======== DATA LISTING ========
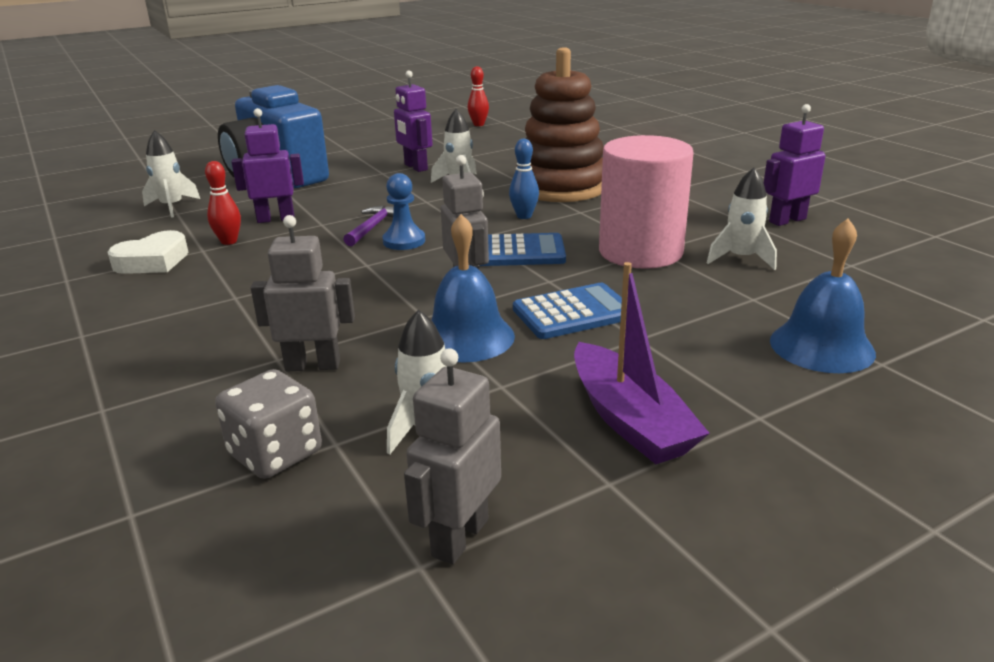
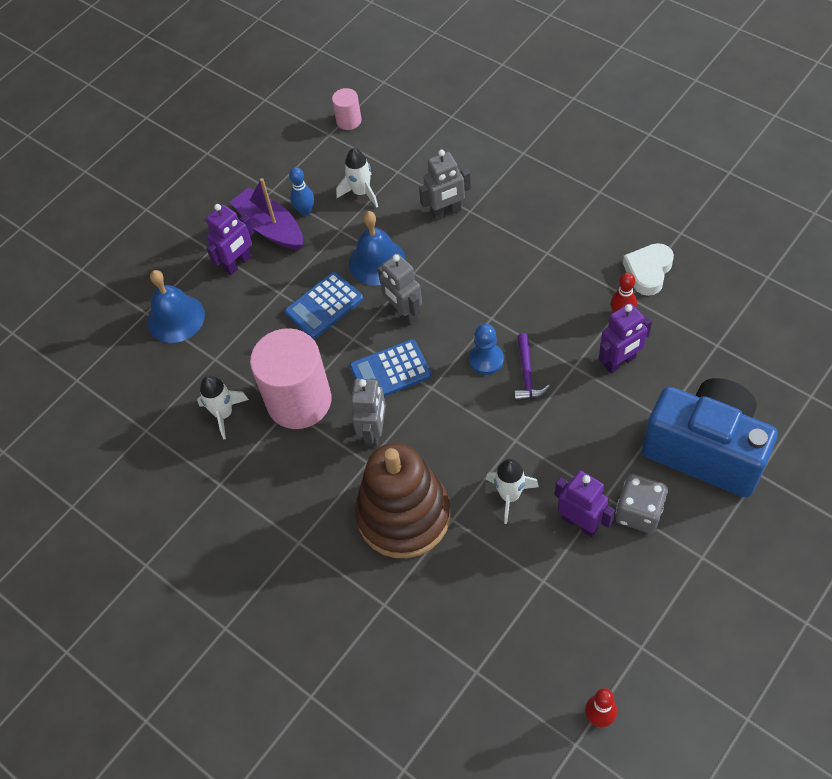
camera: 165 degrees right, 30 degrees up
(172, 207) = (733, 353): white rocket -> none
(275, 453) = (419, 158): grey dice -> grey dice (639, 512)
(350, 584) = (349, 121): none -> pink cylinder
(459, 537) = (320, 148): grey robot -> grey robot (374, 432)
(524, 216) = (412, 436): blue bowling pin -> blue bowling pin (305, 211)
(787, 220) = (187, 500): purple robot -> purple robot (238, 263)

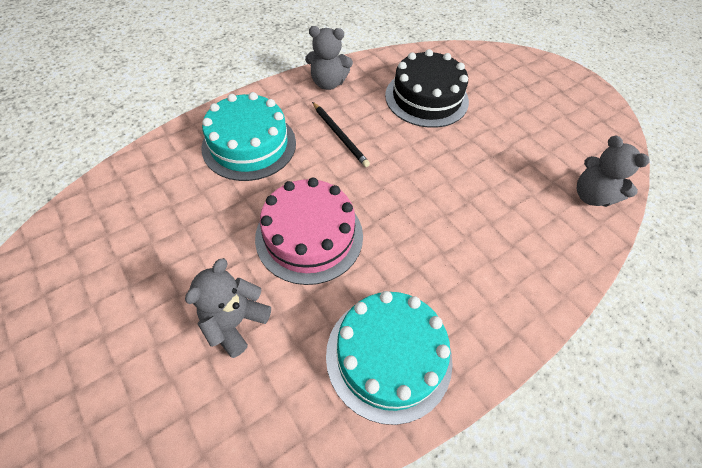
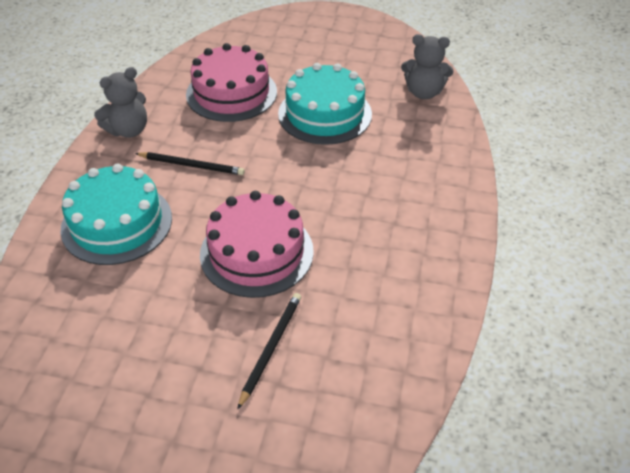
camera: 40 degrees left, 10 degrees down
(235, 322) = (271, 348): grey teddy bear -> black pencil
(389, 356) = (403, 283): turquoise cake -> turquoise cake (325, 114)
(426, 98) = (231, 93): black cake -> pink cake

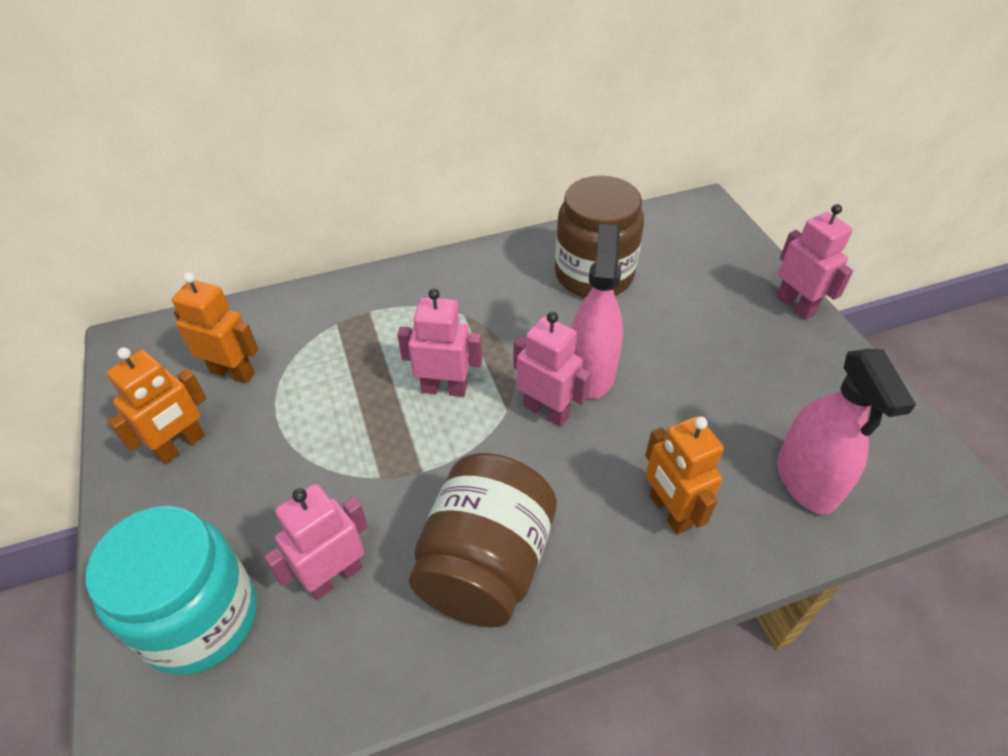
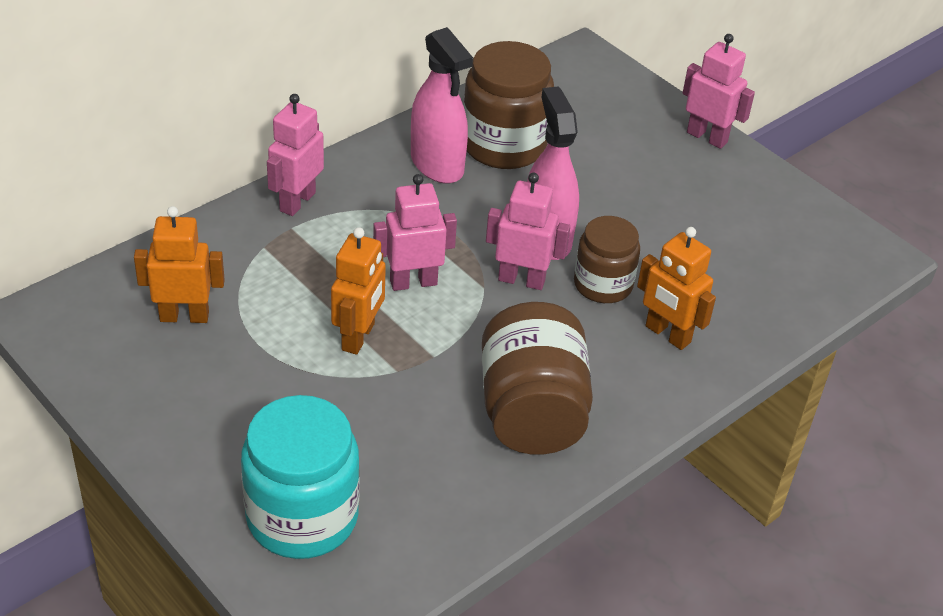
camera: 25 degrees left, 5 degrees down
(181, 446) = (179, 392): orange robot -> orange robot (358, 337)
(334, 576) = (404, 455): pink robot -> pink robot (297, 201)
(625, 436) = (603, 285): none -> brown jar
(806, 481) = (769, 284): pink spray bottle -> pink spray bottle (437, 165)

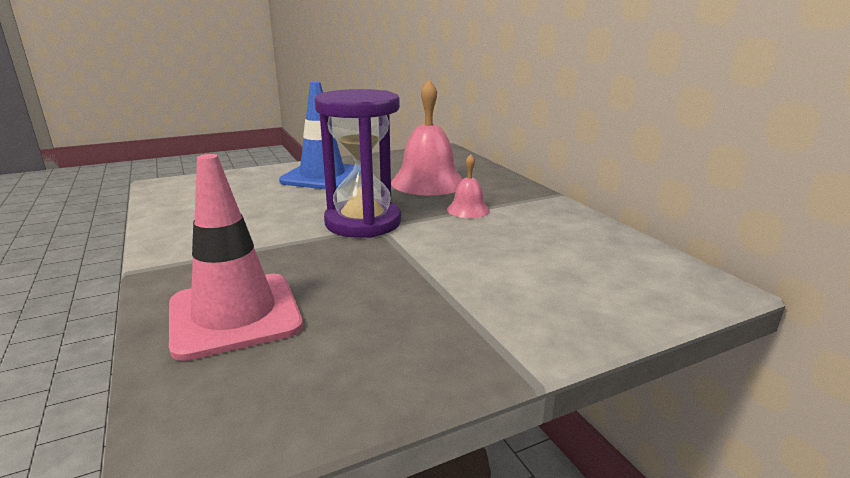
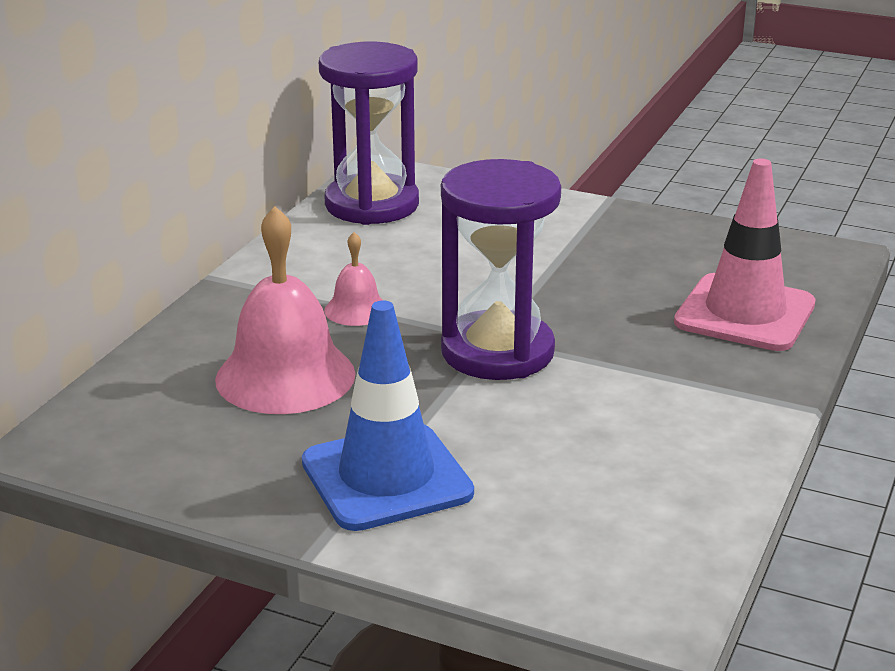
camera: 130 degrees left, 5 degrees up
(631, 260) = (372, 205): none -> purple hourglass

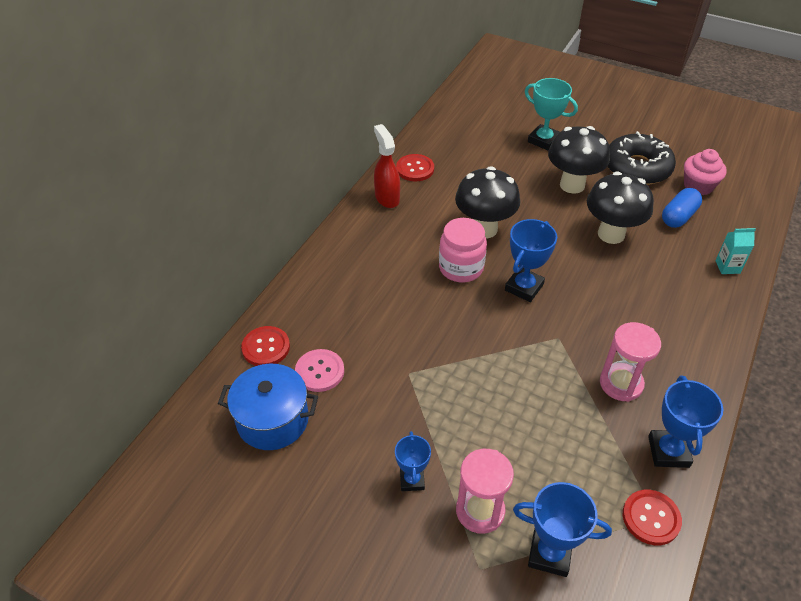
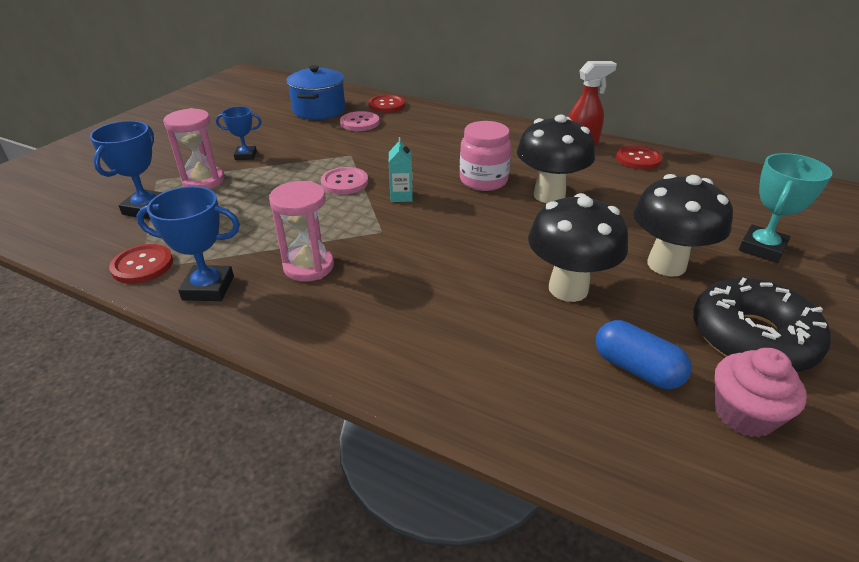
camera: 90 degrees right, 10 degrees down
(472, 372) = (344, 182): none -> pink button
(524, 287) = (457, 215): blue trophy -> none
(727, 267) = (520, 409): turquoise carton -> turquoise carton (401, 196)

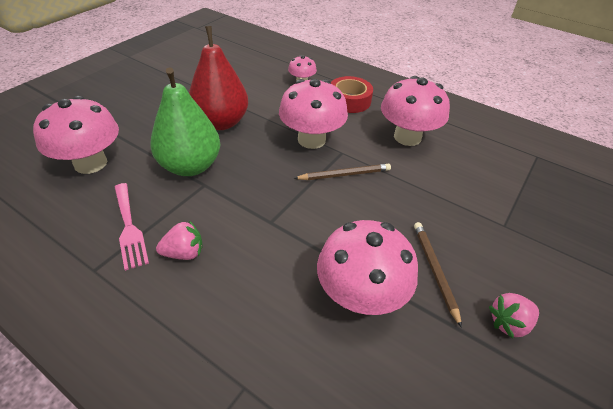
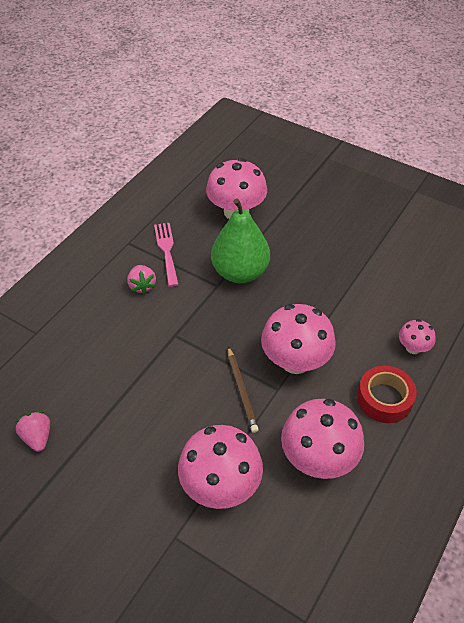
camera: 90 degrees right, 5 degrees up
(129, 227) = (166, 251): pink fork -> pink fork turned 105 degrees clockwise
(221, 122) = (310, 283): red pear -> none
(360, 295) = (97, 398): pink mushroom -> pink mushroom (220, 485)
(435, 271) = (119, 457): brown pencil -> none
(509, 323) = (62, 508): pink strawberry -> pink strawberry (37, 437)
========
Compute the number of lines in the records that contain the string "turquoise", and return that number alone.

2